*What you are asked to do*
Write out every entry exactly as it stands.

*Exercise input*
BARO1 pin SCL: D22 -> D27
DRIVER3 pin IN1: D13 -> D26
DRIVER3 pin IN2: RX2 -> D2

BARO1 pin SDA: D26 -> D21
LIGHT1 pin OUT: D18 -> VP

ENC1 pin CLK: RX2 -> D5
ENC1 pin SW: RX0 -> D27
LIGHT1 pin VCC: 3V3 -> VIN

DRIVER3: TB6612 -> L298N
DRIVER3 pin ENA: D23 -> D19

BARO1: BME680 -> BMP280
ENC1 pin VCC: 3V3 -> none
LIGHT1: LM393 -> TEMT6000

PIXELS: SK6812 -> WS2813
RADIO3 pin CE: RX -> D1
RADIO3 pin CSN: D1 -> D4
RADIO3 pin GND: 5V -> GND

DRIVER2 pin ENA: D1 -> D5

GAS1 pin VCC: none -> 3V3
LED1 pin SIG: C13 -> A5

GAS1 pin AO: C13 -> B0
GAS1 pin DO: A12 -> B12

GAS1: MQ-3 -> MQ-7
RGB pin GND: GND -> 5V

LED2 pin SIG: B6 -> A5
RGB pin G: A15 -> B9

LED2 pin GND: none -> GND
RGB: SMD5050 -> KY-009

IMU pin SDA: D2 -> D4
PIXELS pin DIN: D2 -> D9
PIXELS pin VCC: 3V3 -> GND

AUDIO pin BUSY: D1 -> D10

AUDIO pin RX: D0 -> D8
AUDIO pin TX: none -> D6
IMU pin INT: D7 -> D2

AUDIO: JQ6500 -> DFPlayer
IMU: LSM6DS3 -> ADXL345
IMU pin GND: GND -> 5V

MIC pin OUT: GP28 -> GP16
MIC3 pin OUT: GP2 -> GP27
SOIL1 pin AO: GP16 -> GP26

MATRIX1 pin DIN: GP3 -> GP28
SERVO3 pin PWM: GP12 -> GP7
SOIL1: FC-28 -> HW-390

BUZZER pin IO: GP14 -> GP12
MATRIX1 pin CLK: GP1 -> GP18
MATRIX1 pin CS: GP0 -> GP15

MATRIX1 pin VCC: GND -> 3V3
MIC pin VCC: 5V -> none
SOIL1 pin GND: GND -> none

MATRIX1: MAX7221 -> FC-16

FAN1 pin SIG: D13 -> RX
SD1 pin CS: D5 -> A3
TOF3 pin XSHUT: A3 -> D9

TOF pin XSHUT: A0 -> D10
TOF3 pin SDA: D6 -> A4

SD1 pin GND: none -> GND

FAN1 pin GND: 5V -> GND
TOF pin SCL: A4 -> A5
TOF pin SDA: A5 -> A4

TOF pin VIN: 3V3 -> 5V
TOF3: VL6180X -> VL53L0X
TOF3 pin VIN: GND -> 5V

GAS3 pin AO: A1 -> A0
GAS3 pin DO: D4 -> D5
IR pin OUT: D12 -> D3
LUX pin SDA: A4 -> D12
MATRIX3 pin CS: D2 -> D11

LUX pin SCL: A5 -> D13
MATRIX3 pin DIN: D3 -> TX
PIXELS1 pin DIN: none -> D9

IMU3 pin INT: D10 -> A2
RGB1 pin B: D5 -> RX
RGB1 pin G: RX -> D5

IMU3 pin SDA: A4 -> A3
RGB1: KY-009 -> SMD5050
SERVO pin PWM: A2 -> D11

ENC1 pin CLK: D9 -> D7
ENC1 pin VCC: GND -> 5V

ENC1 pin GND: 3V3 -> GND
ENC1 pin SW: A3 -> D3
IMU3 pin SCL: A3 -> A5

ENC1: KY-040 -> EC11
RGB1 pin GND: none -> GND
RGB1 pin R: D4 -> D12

*Reply to the exercise*
BARO1 pin SCL: D22 -> D27
DRIVER3 pin IN1: D13 -> D26
DRIVER3 pin IN2: RX2 -> D2

BARO1 pin SDA: D26 -> D21
LIGHT1 pin OUT: D18 -> VP

ENC1 pin CLK: RX2 -> D5
ENC1 pin SW: RX0 -> D27
LIGHT1 pin VCC: 3V3 -> VIN

DRIVER3: TB6612 -> L298N
DRIVER3 pin ENA: D23 -> D19

BARO1: BME680 -> BMP280
ENC1 pin VCC: 3V3 -> none
LIGHT1: LM393 -> TEMT6000

PIXELS: SK6812 -> WS2813
RADIO3 pin CE: RX -> D1
RADIO3 pin CSN: D1 -> D4
RADIO3 pin GND: 5V -> GND

DRIVER2 pin ENA: D1 -> D5

GAS1 pin VCC: none -> 3V3
LED1 pin SIG: C13 -> A5

GAS1 pin AO: C13 -> B0
GAS1 pin DO: A12 -> B12

GAS1: MQ-3 -> MQ-7
RGB pin GND: GND -> 5V

LED2 pin SIG: B6 -> A5
RGB pin G: A15 -> B9

LED2 pin GND: none -> GND
RGB: SMD5050 -> KY-009

IMU pin SDA: D2 -> D4
PIXELS pin DIN: D2 -> D9
PIXELS pin VCC: 3V3 -> GND

AUDIO pin BUSY: D1 -> D10

AUDIO pin RX: D0 -> D8
AUDIO pin TX: none -> D6
IMU pin INT: D7 -> D2

AUDIO: JQ6500 -> DFPlayer
IMU: LSM6DS3 -> ADXL345
IMU pin GND: GND -> 5V

MIC pin OUT: GP28 -> GP16
MIC3 pin OUT: GP2 -> GP27
SOIL1 pin AO: GP16 -> GP26

MATRIX1 pin DIN: GP3 -> GP28
SERVO3 pin PWM: GP12 -> GP7
SOIL1: FC-28 -> HW-390

BUZZER pin IO: GP14 -> GP12
MATRIX1 pin CLK: GP1 -> GP18
MATRIX1 pin CS: GP0 -> GP15

MATRIX1 pin VCC: GND -> 3V3
MIC pin VCC: 5V -> none
SOIL1 pin GND: GND -> none

MATRIX1: MAX7221 -> FC-16

FAN1 pin SIG: D13 -> RX
SD1 pin CS: D5 -> A3
TOF3 pin XSHUT: A3 -> D9

TOF pin XSHUT: A0 -> D10
TOF3 pin SDA: D6 -> A4

SD1 pin GND: none -> GND

FAN1 pin GND: 5V -> GND
TOF pin SCL: A4 -> A5
TOF pin SDA: A5 -> A4

TOF pin VIN: 3V3 -> 5V
TOF3: VL6180X -> VL53L0X
TOF3 pin VIN: GND -> 5V

GAS3 pin AO: A1 -> A0
GAS3 pin DO: D4 -> D5
IR pin OUT: D12 -> D3
LUX pin SDA: A4 -> D12
MATRIX3 pin CS: D2 -> D11

LUX pin SCL: A5 -> D13
MATRIX3 pin DIN: D3 -> TX
PIXELS1 pin DIN: none -> D9

IMU3 pin INT: D10 -> A2
RGB1 pin B: D5 -> RX
RGB1 pin G: RX -> D5

IMU3 pin SDA: A4 -> A3
RGB1: KY-009 -> SMD5050
SERVO pin PWM: A2 -> D11

ENC1 pin CLK: D9 -> D7
ENC1 pin VCC: GND -> 5V

ENC1 pin GND: 3V3 -> GND
ENC1 pin SW: A3 -> D3
IMU3 pin SCL: A3 -> A5

ENC1: KY-040 -> EC11
RGB1 pin GND: none -> GND
RGB1 pin R: D4 -> D12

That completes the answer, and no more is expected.